(RECORDED INFORMATION)

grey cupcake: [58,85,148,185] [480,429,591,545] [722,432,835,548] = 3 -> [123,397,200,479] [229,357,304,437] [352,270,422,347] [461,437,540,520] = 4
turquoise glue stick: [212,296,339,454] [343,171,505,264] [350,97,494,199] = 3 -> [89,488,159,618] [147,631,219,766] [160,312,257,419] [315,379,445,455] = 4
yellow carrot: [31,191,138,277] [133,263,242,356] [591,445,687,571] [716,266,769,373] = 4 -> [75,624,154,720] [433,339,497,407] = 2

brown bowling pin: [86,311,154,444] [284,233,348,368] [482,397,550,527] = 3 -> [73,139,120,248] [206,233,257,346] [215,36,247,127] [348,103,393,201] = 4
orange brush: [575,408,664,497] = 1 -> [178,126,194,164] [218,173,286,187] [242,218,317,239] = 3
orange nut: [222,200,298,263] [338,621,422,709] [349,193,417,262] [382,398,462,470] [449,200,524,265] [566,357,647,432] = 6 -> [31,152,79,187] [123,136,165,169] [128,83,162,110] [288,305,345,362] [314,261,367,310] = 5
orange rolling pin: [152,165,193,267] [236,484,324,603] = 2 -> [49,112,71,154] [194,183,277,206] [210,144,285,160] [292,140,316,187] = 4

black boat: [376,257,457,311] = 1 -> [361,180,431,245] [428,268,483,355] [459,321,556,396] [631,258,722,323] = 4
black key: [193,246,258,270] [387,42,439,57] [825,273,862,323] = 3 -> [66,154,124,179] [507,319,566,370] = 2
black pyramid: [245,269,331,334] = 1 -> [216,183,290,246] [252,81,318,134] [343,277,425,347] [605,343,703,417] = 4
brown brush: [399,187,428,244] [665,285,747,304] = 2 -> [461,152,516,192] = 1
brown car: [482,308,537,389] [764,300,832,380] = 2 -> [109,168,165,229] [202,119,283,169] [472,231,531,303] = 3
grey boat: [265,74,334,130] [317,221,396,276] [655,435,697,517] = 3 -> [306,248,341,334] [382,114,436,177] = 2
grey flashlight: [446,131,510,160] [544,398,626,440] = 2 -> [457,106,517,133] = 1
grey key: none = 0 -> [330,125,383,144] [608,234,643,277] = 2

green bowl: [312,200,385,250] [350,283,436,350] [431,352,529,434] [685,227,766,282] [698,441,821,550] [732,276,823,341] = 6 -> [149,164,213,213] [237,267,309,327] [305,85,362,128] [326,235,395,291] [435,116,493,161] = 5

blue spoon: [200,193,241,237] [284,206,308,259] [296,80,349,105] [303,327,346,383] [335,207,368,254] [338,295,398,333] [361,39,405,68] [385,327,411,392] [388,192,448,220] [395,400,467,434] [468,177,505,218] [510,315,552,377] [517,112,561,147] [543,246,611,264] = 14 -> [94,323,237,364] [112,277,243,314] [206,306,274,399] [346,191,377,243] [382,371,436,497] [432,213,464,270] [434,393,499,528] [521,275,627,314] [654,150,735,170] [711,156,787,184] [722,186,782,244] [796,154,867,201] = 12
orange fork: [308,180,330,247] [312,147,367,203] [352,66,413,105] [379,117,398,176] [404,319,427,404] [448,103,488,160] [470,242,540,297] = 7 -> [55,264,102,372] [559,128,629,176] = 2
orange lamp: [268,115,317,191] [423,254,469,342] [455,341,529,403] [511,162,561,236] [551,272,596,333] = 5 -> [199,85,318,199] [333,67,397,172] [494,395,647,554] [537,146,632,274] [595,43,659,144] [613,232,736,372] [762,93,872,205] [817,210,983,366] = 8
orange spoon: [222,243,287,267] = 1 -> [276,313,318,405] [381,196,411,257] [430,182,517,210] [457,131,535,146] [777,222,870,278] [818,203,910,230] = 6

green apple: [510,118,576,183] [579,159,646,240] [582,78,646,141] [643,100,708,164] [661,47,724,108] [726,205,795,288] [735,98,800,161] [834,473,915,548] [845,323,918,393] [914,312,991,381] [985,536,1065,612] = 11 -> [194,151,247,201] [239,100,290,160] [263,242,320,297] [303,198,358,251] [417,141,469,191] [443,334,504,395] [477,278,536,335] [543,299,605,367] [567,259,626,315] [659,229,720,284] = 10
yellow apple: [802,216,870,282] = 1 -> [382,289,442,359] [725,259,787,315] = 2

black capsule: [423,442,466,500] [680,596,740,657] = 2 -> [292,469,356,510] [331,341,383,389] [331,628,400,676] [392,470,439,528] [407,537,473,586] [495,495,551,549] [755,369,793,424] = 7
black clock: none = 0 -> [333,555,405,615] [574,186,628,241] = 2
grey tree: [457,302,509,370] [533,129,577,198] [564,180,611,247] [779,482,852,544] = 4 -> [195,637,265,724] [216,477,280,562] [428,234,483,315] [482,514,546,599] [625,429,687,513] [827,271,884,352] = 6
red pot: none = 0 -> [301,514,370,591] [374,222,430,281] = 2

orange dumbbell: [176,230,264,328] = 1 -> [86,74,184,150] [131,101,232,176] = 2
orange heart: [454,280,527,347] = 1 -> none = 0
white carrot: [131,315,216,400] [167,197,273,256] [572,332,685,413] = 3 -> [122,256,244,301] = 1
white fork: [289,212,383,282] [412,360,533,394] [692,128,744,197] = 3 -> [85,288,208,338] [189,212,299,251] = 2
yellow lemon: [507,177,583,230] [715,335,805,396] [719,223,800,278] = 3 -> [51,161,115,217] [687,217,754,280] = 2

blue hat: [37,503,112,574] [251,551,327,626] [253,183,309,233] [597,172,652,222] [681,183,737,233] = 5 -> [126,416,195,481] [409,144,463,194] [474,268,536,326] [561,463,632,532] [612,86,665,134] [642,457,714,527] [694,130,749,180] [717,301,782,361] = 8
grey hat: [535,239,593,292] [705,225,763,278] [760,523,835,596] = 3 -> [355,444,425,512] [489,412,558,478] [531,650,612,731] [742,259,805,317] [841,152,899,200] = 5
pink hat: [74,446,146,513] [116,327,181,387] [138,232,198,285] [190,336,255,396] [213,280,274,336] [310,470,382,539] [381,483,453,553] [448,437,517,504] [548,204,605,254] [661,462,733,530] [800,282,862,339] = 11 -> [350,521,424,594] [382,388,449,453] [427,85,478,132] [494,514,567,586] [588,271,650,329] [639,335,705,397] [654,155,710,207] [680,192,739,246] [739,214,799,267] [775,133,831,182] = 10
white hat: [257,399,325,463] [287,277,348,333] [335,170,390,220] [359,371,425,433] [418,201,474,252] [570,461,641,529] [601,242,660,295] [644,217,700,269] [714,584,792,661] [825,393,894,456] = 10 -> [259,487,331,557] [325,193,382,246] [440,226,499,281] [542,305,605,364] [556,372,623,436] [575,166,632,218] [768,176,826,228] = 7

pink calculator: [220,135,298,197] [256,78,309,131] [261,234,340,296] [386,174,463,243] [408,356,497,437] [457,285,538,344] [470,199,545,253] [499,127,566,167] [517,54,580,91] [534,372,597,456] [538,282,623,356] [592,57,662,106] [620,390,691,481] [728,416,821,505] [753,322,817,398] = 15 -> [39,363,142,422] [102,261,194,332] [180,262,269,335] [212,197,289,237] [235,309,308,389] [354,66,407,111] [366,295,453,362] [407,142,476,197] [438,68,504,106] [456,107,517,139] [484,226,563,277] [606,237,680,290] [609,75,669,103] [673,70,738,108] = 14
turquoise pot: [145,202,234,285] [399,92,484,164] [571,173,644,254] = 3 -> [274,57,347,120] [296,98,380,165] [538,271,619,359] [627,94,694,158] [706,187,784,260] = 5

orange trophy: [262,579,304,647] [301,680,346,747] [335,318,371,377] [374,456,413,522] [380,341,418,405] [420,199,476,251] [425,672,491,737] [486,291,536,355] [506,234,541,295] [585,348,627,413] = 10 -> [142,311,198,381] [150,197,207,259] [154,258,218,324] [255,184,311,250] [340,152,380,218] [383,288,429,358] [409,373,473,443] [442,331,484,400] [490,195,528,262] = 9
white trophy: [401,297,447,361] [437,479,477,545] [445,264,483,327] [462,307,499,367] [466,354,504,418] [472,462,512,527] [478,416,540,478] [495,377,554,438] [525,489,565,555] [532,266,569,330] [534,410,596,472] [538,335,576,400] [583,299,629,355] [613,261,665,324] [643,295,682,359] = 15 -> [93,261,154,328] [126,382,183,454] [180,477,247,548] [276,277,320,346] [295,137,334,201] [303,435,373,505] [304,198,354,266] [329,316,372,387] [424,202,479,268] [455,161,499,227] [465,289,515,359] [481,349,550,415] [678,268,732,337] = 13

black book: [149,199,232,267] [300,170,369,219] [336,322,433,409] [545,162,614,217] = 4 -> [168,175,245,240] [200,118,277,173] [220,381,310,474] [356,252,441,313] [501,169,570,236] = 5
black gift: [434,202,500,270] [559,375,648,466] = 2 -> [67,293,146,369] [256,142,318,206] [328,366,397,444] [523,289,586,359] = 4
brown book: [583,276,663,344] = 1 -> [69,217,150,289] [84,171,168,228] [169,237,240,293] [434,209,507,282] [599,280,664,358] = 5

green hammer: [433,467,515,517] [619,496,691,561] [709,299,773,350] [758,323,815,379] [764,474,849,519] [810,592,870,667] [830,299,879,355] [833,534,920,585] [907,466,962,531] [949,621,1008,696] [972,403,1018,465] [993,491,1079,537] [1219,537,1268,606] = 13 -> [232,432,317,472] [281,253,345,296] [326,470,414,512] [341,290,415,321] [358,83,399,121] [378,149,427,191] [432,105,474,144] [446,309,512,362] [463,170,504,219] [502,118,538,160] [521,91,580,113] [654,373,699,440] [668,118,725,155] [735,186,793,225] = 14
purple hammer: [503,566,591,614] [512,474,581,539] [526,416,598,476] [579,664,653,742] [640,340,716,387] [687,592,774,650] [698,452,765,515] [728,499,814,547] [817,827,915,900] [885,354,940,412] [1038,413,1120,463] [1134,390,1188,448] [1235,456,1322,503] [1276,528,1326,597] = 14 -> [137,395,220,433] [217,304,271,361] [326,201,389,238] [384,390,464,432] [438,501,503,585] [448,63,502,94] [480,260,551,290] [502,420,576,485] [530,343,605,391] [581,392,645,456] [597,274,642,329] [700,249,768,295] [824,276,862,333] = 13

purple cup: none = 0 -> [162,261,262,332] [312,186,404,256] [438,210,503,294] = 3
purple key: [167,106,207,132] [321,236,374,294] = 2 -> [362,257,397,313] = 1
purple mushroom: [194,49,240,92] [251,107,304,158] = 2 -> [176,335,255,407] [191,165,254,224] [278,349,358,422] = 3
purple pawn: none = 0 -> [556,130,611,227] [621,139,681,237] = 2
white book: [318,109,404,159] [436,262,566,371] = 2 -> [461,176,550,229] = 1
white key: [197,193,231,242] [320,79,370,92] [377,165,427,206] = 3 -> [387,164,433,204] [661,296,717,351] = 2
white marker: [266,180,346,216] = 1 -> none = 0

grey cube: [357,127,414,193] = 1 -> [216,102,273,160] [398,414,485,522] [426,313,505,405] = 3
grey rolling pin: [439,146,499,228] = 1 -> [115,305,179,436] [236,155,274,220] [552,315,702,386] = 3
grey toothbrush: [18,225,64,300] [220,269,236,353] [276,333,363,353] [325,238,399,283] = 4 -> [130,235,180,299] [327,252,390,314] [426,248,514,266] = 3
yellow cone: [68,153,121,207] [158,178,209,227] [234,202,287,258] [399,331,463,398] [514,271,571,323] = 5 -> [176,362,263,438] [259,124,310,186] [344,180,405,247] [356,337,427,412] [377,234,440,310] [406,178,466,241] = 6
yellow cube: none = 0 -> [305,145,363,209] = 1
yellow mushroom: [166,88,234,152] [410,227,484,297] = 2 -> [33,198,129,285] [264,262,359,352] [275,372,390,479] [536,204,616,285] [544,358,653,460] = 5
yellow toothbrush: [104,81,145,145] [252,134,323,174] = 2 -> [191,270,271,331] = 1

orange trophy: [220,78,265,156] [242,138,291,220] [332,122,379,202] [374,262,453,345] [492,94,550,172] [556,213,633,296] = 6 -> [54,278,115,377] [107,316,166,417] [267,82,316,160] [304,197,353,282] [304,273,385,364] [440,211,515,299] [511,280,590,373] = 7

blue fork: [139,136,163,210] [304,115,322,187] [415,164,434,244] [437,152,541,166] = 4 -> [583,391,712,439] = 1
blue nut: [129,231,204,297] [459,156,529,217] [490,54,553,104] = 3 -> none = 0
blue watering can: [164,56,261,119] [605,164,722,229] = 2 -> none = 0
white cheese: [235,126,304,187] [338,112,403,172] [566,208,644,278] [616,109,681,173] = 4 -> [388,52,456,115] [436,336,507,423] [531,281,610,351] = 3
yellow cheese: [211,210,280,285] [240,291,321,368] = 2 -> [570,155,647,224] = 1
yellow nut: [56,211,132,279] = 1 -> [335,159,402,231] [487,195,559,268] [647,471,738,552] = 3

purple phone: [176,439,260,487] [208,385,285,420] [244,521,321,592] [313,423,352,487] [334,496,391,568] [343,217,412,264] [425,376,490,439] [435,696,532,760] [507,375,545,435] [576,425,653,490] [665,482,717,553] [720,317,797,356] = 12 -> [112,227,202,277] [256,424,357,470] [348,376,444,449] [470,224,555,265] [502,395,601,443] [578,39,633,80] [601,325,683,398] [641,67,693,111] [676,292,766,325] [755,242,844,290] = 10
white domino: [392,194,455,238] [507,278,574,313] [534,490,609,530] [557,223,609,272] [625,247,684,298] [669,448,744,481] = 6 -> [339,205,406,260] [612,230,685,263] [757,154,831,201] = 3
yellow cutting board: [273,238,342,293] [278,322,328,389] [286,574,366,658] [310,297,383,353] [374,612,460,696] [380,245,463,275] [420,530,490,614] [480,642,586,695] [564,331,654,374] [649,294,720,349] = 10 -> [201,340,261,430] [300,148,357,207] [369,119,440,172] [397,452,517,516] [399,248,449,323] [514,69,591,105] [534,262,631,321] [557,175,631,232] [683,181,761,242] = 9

(End RECORDED INFORMATION)

### WHAT YOU ARE ASKED TO DO
Exactly as written, reproduce the lines of the data above from the first line through the line where "orange brush: [575,408,664,497]" appears.

### OUTPUT
grey cupcake: [58,85,148,185] [480,429,591,545] [722,432,835,548] = 3 -> [123,397,200,479] [229,357,304,437] [352,270,422,347] [461,437,540,520] = 4
turquoise glue stick: [212,296,339,454] [343,171,505,264] [350,97,494,199] = 3 -> [89,488,159,618] [147,631,219,766] [160,312,257,419] [315,379,445,455] = 4
yellow carrot: [31,191,138,277] [133,263,242,356] [591,445,687,571] [716,266,769,373] = 4 -> [75,624,154,720] [433,339,497,407] = 2

brown bowling pin: [86,311,154,444] [284,233,348,368] [482,397,550,527] = 3 -> [73,139,120,248] [206,233,257,346] [215,36,247,127] [348,103,393,201] = 4
orange brush: [575,408,664,497] = 1 -> [178,126,194,164] [218,173,286,187] [242,218,317,239] = 3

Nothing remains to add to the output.